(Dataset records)
_ _ _

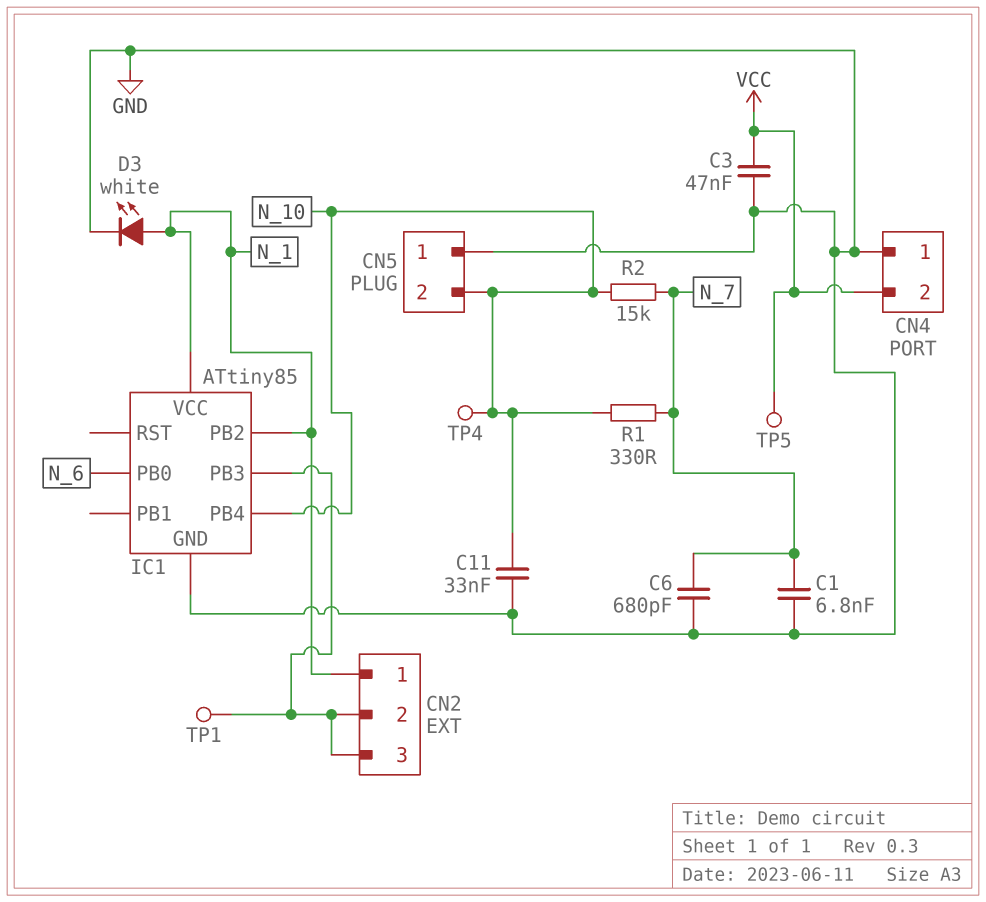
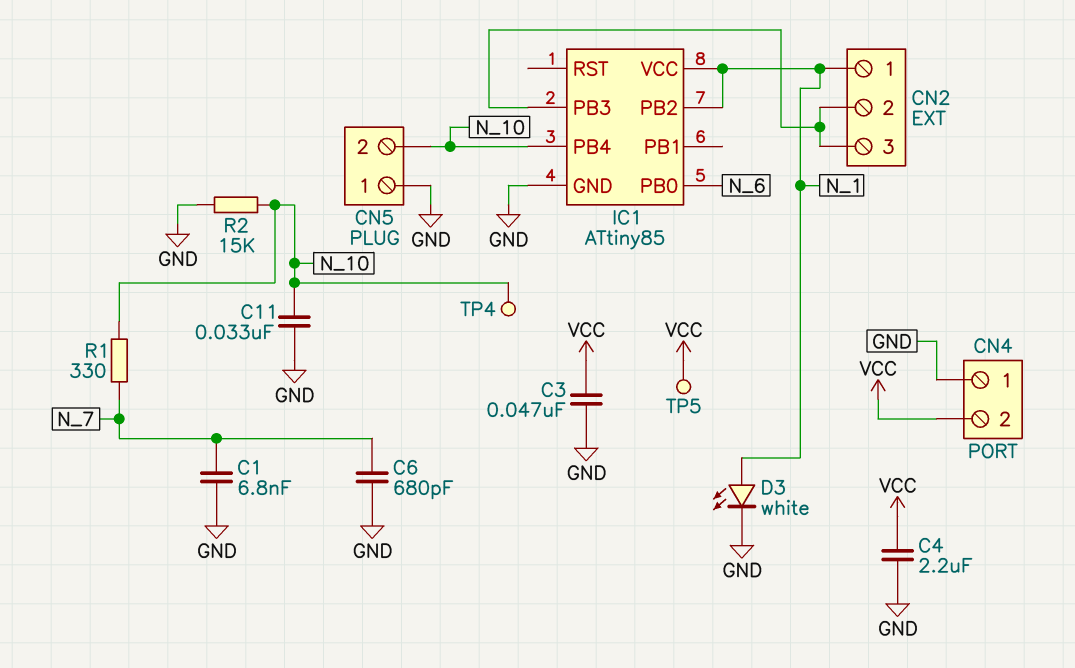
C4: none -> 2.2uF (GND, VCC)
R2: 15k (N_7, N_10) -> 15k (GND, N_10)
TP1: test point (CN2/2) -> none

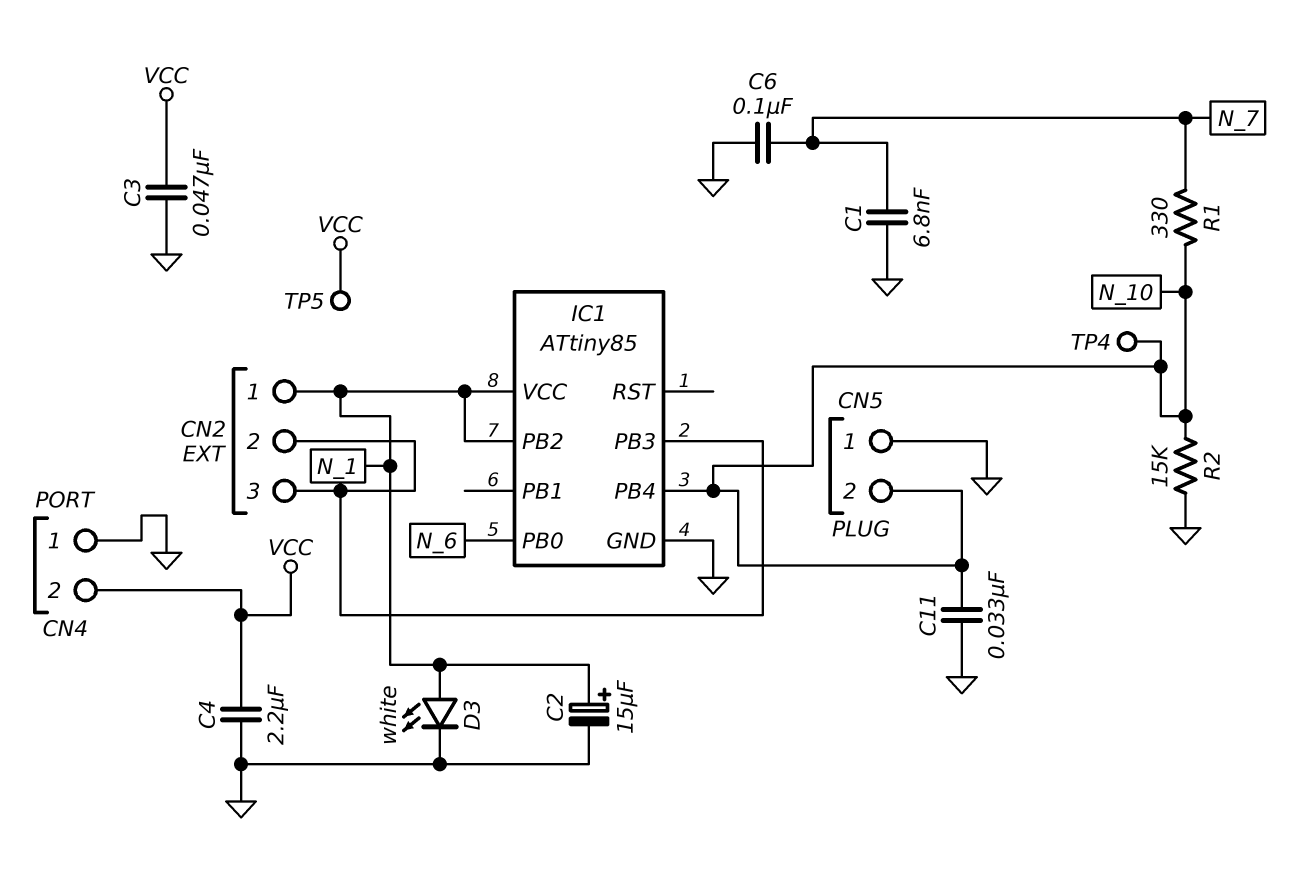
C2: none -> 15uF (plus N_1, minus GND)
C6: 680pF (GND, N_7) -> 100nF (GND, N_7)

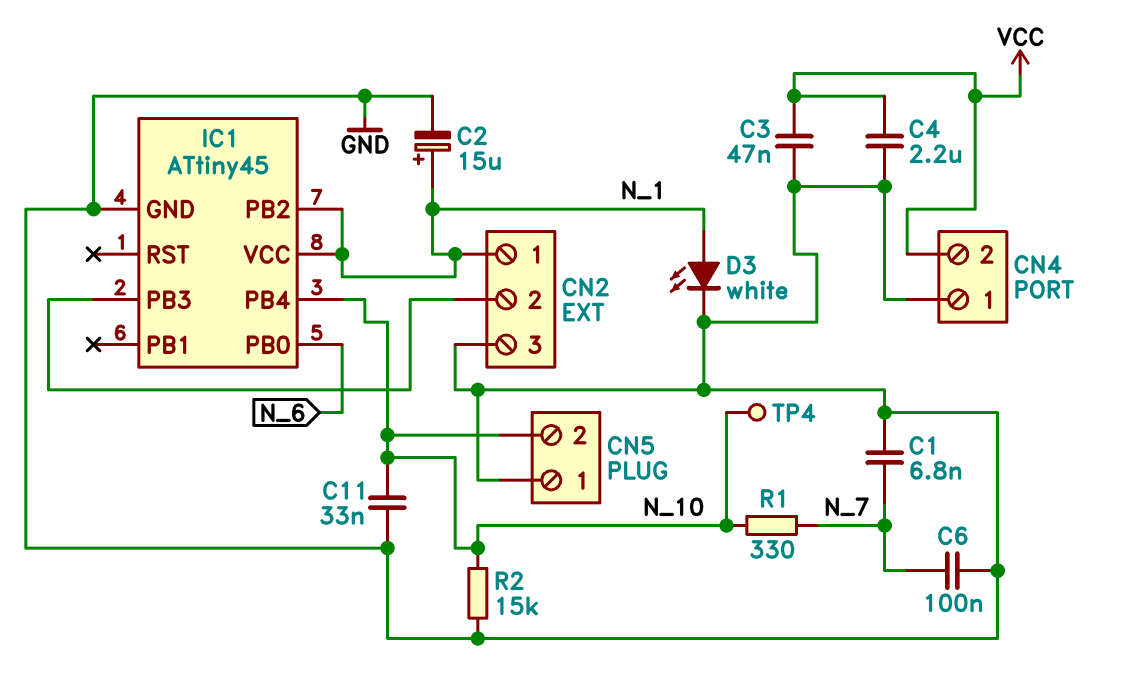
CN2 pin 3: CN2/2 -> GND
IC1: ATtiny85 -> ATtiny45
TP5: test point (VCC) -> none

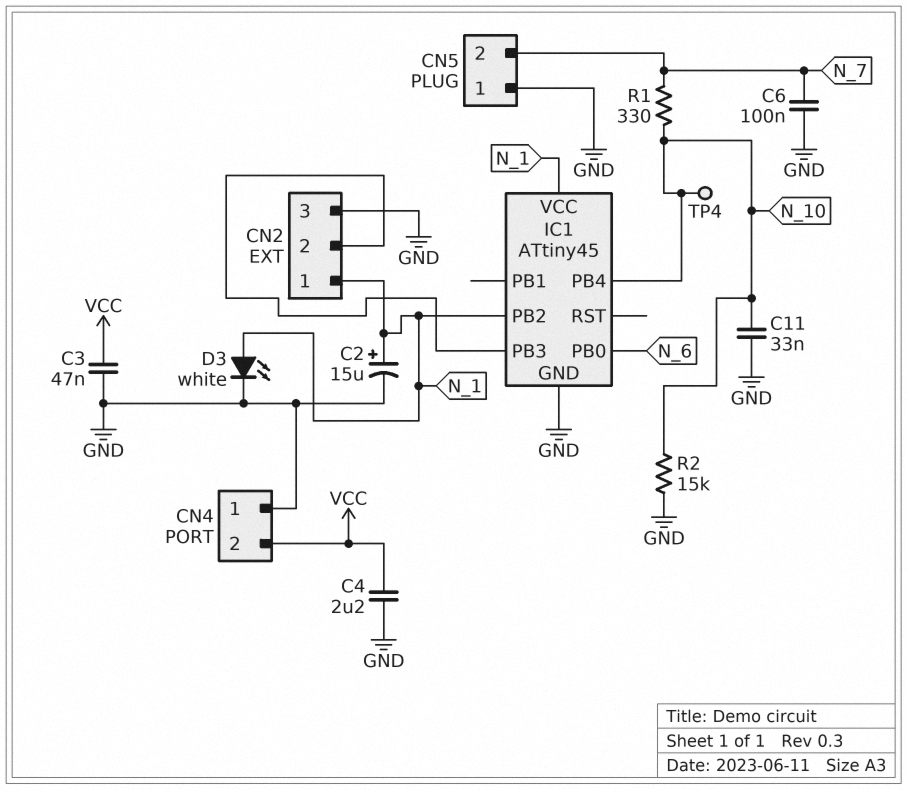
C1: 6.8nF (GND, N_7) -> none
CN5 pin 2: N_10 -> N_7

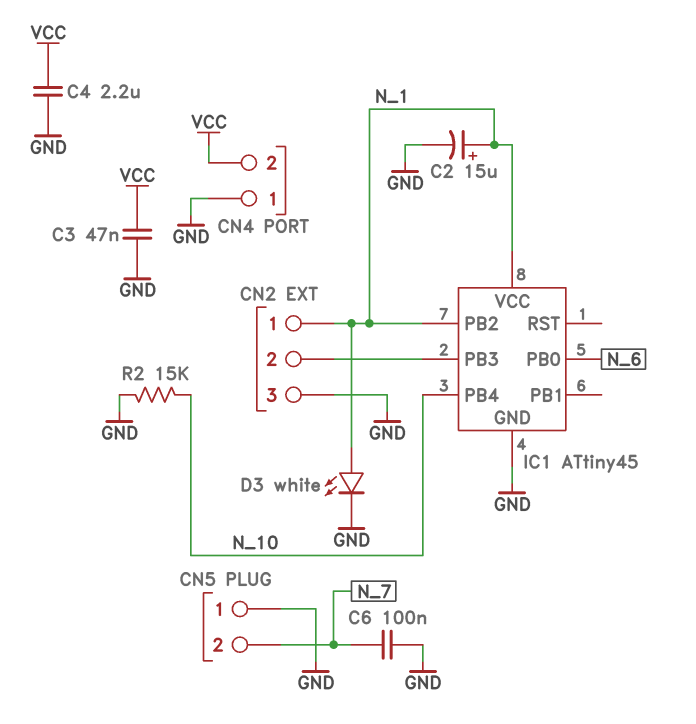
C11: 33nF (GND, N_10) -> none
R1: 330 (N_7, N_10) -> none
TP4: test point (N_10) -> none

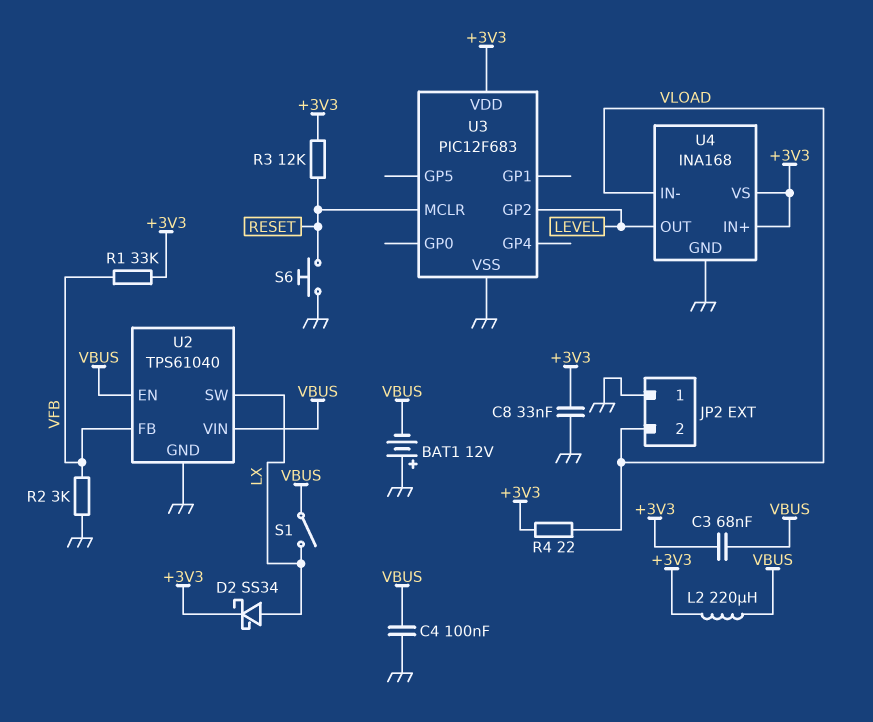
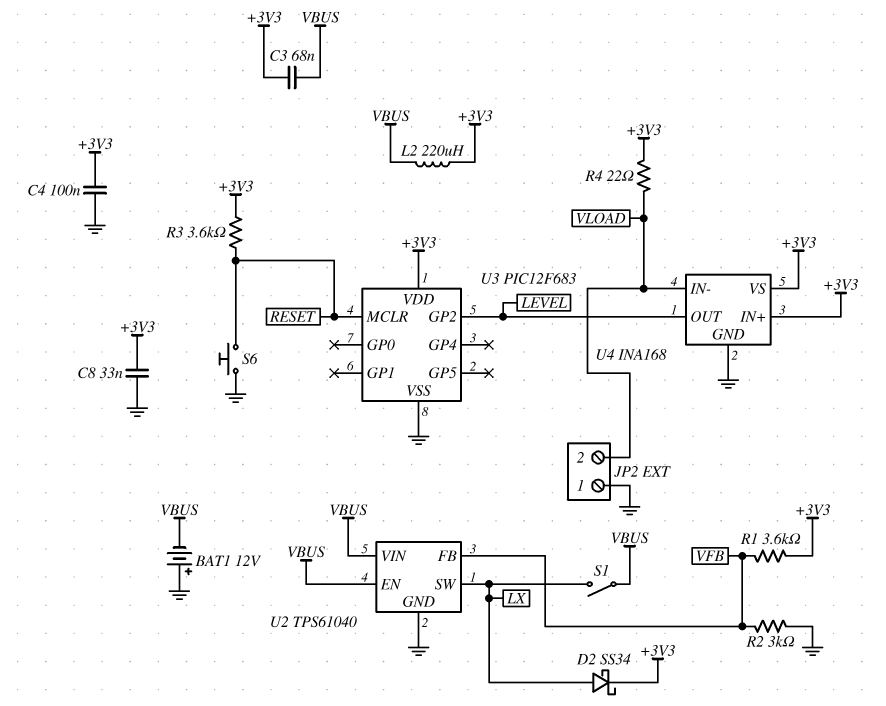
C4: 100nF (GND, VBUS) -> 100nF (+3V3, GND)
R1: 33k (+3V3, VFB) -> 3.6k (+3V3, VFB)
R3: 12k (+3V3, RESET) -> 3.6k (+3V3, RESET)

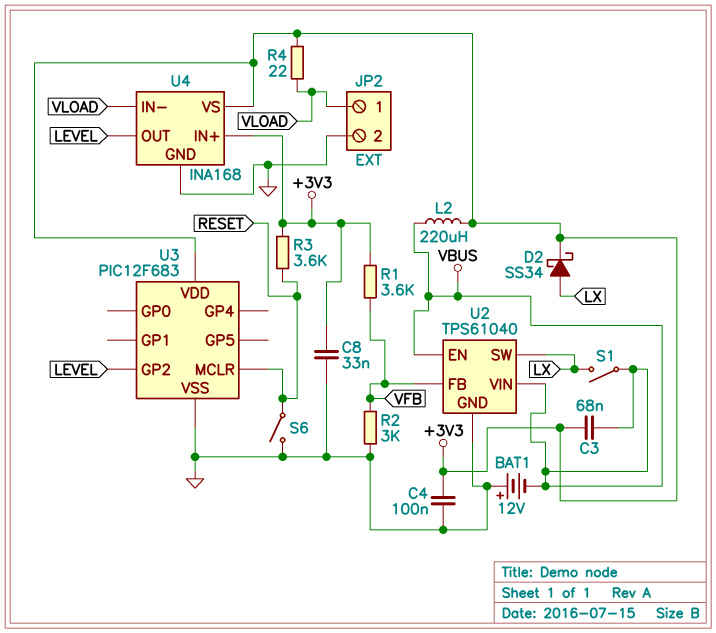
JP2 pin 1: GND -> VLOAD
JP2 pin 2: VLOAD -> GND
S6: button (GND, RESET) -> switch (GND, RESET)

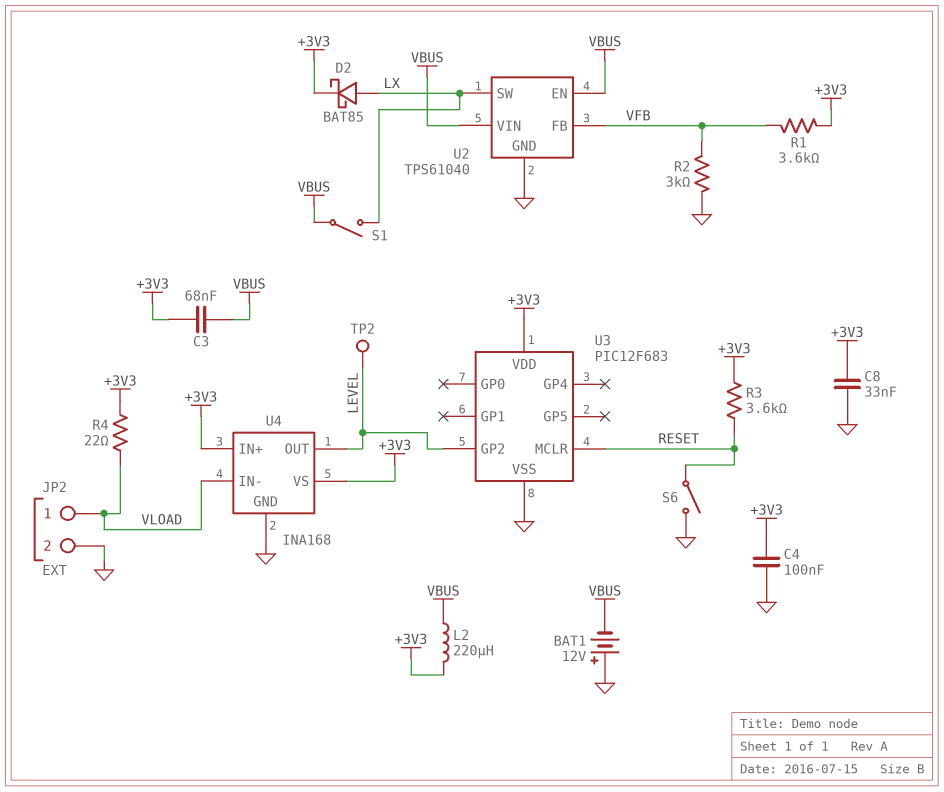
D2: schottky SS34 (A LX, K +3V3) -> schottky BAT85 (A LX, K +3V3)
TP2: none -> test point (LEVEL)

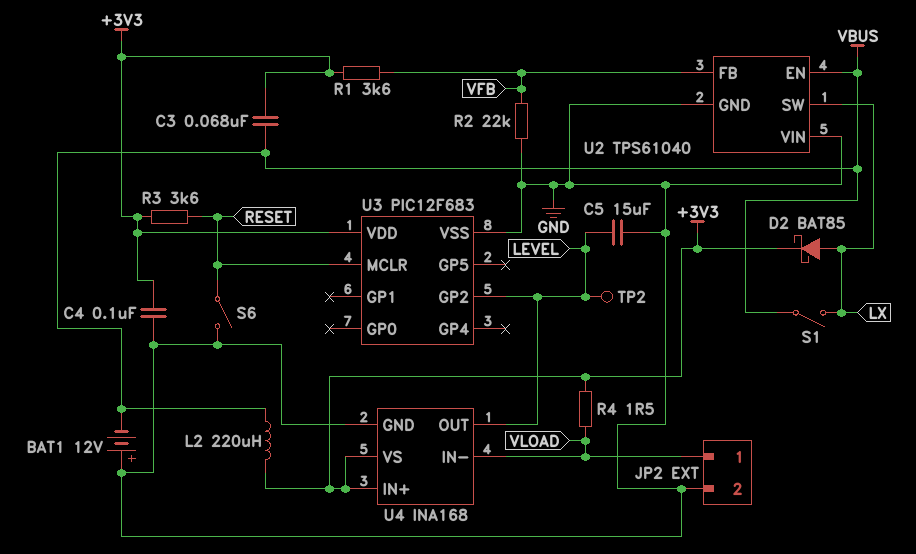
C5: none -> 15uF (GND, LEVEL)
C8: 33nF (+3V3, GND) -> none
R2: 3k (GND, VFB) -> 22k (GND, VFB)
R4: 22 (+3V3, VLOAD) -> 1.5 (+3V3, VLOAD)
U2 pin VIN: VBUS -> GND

_ _ _

Task:
In your copy, exclude the pictures and repeat each entry above exactly.

Answer for this exercise:
C4: none -> 2.2uF (GND, VCC)
R2: 15k (N_7, N_10) -> 15k (GND, N_10)
TP1: test point (CN2/2) -> none

C2: none -> 15uF (plus N_1, minus GND)
C6: 680pF (GND, N_7) -> 100nF (GND, N_7)

CN2 pin 3: CN2/2 -> GND
IC1: ATtiny85 -> ATtiny45
TP5: test point (VCC) -> none

C1: 6.8nF (GND, N_7) -> none
CN5 pin 2: N_10 -> N_7

C11: 33nF (GND, N_10) -> none
R1: 330 (N_7, N_10) -> none
TP4: test point (N_10) -> none

C4: 100nF (GND, VBUS) -> 100nF (+3V3, GND)
R1: 33k (+3V3, VFB) -> 3.6k (+3V3, VFB)
R3: 12k (+3V3, RESET) -> 3.6k (+3V3, RESET)

JP2 pin 1: GND -> VLOAD
JP2 pin 2: VLOAD -> GND
S6: button (GND, RESET) -> switch (GND, RESET)

D2: schottky SS34 (A LX, K +3V3) -> schottky BAT85 (A LX, K +3V3)
TP2: none -> test point (LEVEL)

C5: none -> 15uF (GND, LEVEL)
C8: 33nF (+3V3, GND) -> none
R2: 3k (GND, VFB) -> 22k (GND, VFB)
R4: 22 (+3V3, VLOAD) -> 1.5 (+3V3, VLOAD)
U2 pin VIN: VBUS -> GND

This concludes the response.